WORK INSTRUCTIONS: Reproduce the lines below word for word, from the first one down through the line containing "3.77 feet tall.", and leave out the pictures.

THE INPUT:
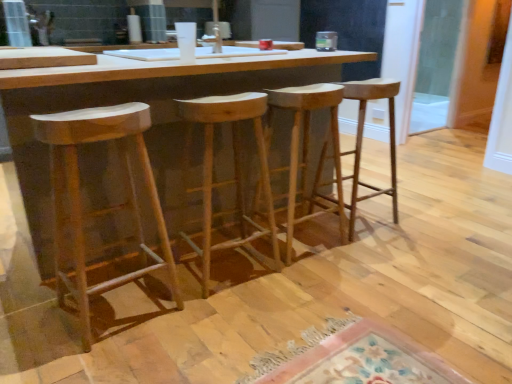
This screenshot has height=384, width=512. I want to click on free space to the right of natural wood stool at center, the 3th stool positioned from the left, so click(364, 254).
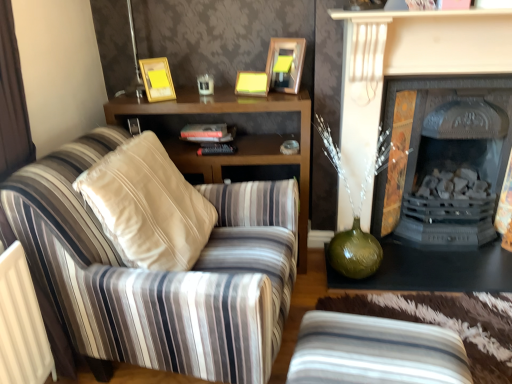
What is the approximate height of matte black fireplace at center, acting as the first fireplace starting from the front?

matte black fireplace at center, acting as the first fireplace starting from the front, is 3.77 feet tall.

The image size is (512, 384). What do you see at coordinates (160, 272) in the screenshot? I see `striped fabric armchair at left` at bounding box center [160, 272].

The image size is (512, 384). Identify the location of matte gold picture frame at upper center, the 1th picture frame from the right. (285, 64).

Image resolution: width=512 pixels, height=384 pixels. What are the coordinates of `matte black fireplace at center, acting as the second fireplace starting from the back` in the screenshot? It's located at (410, 61).

How different are the orientations of wooden cabinet at center and matte black fireplace at center, acting as the second fireplace starting from the back, in degrees?

The angle between the facing direction of wooden cabinet at center and the facing direction of matte black fireplace at center, acting as the second fireplace starting from the back, is 3.84 degrees.

From a real-world perspective, does wooden cabinet at center stand above matte black fireplace at center, acting as the first fireplace starting from the front?

No, from a real-world perspective, wooden cabinet at center is not above matte black fireplace at center, acting as the first fireplace starting from the front.

Does wooden cabinet at center appear on the right side of matte black fireplace at center, acting as the first fireplace starting from the front?

No, wooden cabinet at center is not to the right of matte black fireplace at center, acting as the first fireplace starting from the front.

Considering the positions of point (443, 122) and point (151, 94), is point (443, 122) closer or farther from the camera than point (151, 94)?

Clearly, point (443, 122) is more distant from the camera than point (151, 94).

Considering the sizes of objects black cast iron fireplace at right, which is counted as the 2th fireplace, starting from the front, and gold metallic picture frame at upper center, the first picture frame from the left, in the image provided, who is taller, black cast iron fireplace at right, which is counted as the 2th fireplace, starting from the front, or gold metallic picture frame at upper center, the first picture frame from the left,?

Standing taller between the two is black cast iron fireplace at right, which is counted as the 2th fireplace, starting from the front.

Is matte black fireplace at center, acting as the second fireplace starting from the back, taller or shorter than hardcover book at center?

Considering their sizes, matte black fireplace at center, acting as the second fireplace starting from the back, has more height than hardcover book at center.

From a real-world perspective, between matte black fireplace at center, acting as the first fireplace starting from the front, and hardcover book at center, who is vertically higher?

hardcover book at center is physically above.

Identify the location of book above the matte black fireplace at center, acting as the first fireplace starting from the front (from the image's perspective). (208, 133).

Considering the positions of objects matte black fireplace at center, acting as the first fireplace starting from the front, and hardcover book at center in the image provided, who is in front, matte black fireplace at center, acting as the first fireplace starting from the front, or hardcover book at center?

Positioned in front is matte black fireplace at center, acting as the first fireplace starting from the front.

Between hardcover book at center and wooden cabinet at center, which one has more height?

wooden cabinet at center is taller.

From the image's perspective, which is above, hardcover book at center or wooden cabinet at center?

hardcover book at center, from the image's perspective.

Measure the distance between hardcover book at center and wooden cabinet at center.

hardcover book at center and wooden cabinet at center are 8.44 inches apart.

Could you tell me if hardcover book at center is turned towards wooden cabinet at center?

Yes, hardcover book at center is oriented towards wooden cabinet at center.

Which is less distant, (298, 157) or (284, 50)?

Point (298, 157).

What's the angular difference between wooden cabinet at center and matte gold picture frame at upper center, marked as the second picture frame in a left-to-right arrangement,'s facing directions?

33.1 degrees.

Does wooden cabinet at center have a smaller size compared to matte gold picture frame at upper center, the 1th picture frame from the right?

Incorrect, wooden cabinet at center is not smaller in size than matte gold picture frame at upper center, the 1th picture frame from the right.

Could you tell me if wooden cabinet at center is facing matte gold picture frame at upper center, the 1th picture frame from the right?

No, wooden cabinet at center is not aimed at matte gold picture frame at upper center, the 1th picture frame from the right.

Is wooden cabinet at center shorter than hardcover book at center?

Incorrect, the height of wooden cabinet at center does not fall short of that of hardcover book at center.

In terms of size, does wooden cabinet at center appear bigger or smaller than hardcover book at center?

Clearly, wooden cabinet at center is larger in size than hardcover book at center.

From the picture: Which is farther from the camera, [241,146] or [203,131]?

The point [241,146] is farther from the camera.

From a real-world perspective, is wooden cabinet at center beneath hardcover book at center?

Yes, from a real-world perspective, wooden cabinet at center is below hardcover book at center.

How far apart are black cast iron fireplace at right, which is counted as the 2th fireplace, starting from the front, and striped fabric studio couch at lower center?

black cast iron fireplace at right, which is counted as the 2th fireplace, starting from the front, and striped fabric studio couch at lower center are 1.05 meters apart.

Who is taller, black cast iron fireplace at right, which ranks as the first fireplace in back-to-front order, or striped fabric studio couch at lower center?

black cast iron fireplace at right, which ranks as the first fireplace in back-to-front order, is taller.

Would you say black cast iron fireplace at right, which ranks as the first fireplace in back-to-front order, is to the left or to the right of striped fabric studio couch at lower center in the picture?

Based on their positions, black cast iron fireplace at right, which ranks as the first fireplace in back-to-front order, is located to the right of striped fabric studio couch at lower center.

Consider the image. From a real-world perspective, is black cast iron fireplace at right, which is counted as the 2th fireplace, starting from the front, positioned over striped fabric studio couch at lower center based on gravity?

Yes, from a real-world perspective, black cast iron fireplace at right, which is counted as the 2th fireplace, starting from the front, is on top of striped fabric studio couch at lower center.

This screenshot has height=384, width=512. Identify the location of cabinetry behind the matte black fireplace at center, acting as the second fireplace starting from the back. (234, 141).

From the image's perspective, which picture frame is the 1st one above the black cast iron fireplace at right, which ranks as the first fireplace in back-to-front order? Please provide its 2D coordinates.

[(157, 79)]

Considering their positions, is gold metallic picture frame at upper center, the first picture frame from the left, positioned closer to black cast iron fireplace at right, which ranks as the first fireplace in back-to-front order, than matte gold picture frame at upper center, the 1th picture frame from the right?

Based on the image, matte gold picture frame at upper center, the 1th picture frame from the right, appears to be nearer to black cast iron fireplace at right, which ranks as the first fireplace in back-to-front order.

Which object lies nearer to the anchor point hardcover book at center, wooden cabinet at center or black cast iron fireplace at right, which ranks as the first fireplace in back-to-front order?

The object closer to hardcover book at center is wooden cabinet at center.

In the scene shown: Looking at the image, which one is located closer to striped fabric studio couch at lower center, black cast iron fireplace at right, which ranks as the first fireplace in back-to-front order, or matte black fireplace at center, acting as the second fireplace starting from the back?

matte black fireplace at center, acting as the second fireplace starting from the back, lies closer to striped fabric studio couch at lower center than the other object.

Estimate the real-world distances between objects in this image. Which object is further from wooden cabinet at center, matte black fireplace at center, acting as the first fireplace starting from the front, or hardcover book at center?

The object further to wooden cabinet at center is matte black fireplace at center, acting as the first fireplace starting from the front.

Which object lies nearer to the anchor point striped fabric studio couch at lower center, gold metallic picture frame at upper center, the first picture frame from the left, or black cast iron fireplace at right, which is counted as the 2th fireplace, starting from the front?

black cast iron fireplace at right, which is counted as the 2th fireplace, starting from the front, lies closer to striped fabric studio couch at lower center than the other object.

From the image, which object appears to be farther from matte gold picture frame at upper center, the 1th picture frame from the right, matte black fireplace at center, acting as the first fireplace starting from the front, or hardcover book at center?

The object further to matte gold picture frame at upper center, the 1th picture frame from the right, is matte black fireplace at center, acting as the first fireplace starting from the front.

Looking at the image, which one is located closer to hardcover book at center, gold metallic picture frame at upper center, which ranks as the second picture frame in right-to-left order, or striped fabric studio couch at lower center?

Based on the image, gold metallic picture frame at upper center, which ranks as the second picture frame in right-to-left order, appears to be nearer to hardcover book at center.

When comparing their distances from striped fabric armchair at left, does black cast iron fireplace at right, which is counted as the 2th fireplace, starting from the front, or gold metallic picture frame at upper center, the first picture frame from the left, seem further?

The object further to striped fabric armchair at left is black cast iron fireplace at right, which is counted as the 2th fireplace, starting from the front.

Identify the location of chair located between gold metallic picture frame at upper center, which ranks as the second picture frame in right-to-left order, and black cast iron fireplace at right, which ranks as the first fireplace in back-to-front order, in the left-right direction. (160, 272).

Identify the location of picture frame between striped fabric armchair at left and gold metallic picture frame at upper center, which ranks as the second picture frame in right-to-left order, in the front-back direction. The width and height of the screenshot is (512, 384). (285, 64).

Find the location of a particular element. picture frame between matte gold picture frame at upper center, marked as the second picture frame in a left-to-right arrangement, and wooden cabinet at center from top to bottom is located at coordinates (157, 79).

Locate an element on the screen. Image resolution: width=512 pixels, height=384 pixels. picture frame between hardcover book at center and matte black fireplace at center, acting as the first fireplace starting from the front, from left to right is located at coordinates (285, 64).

TASK ANSWER:
This screenshot has height=384, width=512. I want to click on free space to the right of natural wood stool at center, the 3th stool positioned from the left, so click(364, 254).
What is the approximate height of matte black fireplace at center, acting as the first fireplace starting from the front?

matte black fireplace at center, acting as the first fireplace starting from the front, is 3.77 feet tall.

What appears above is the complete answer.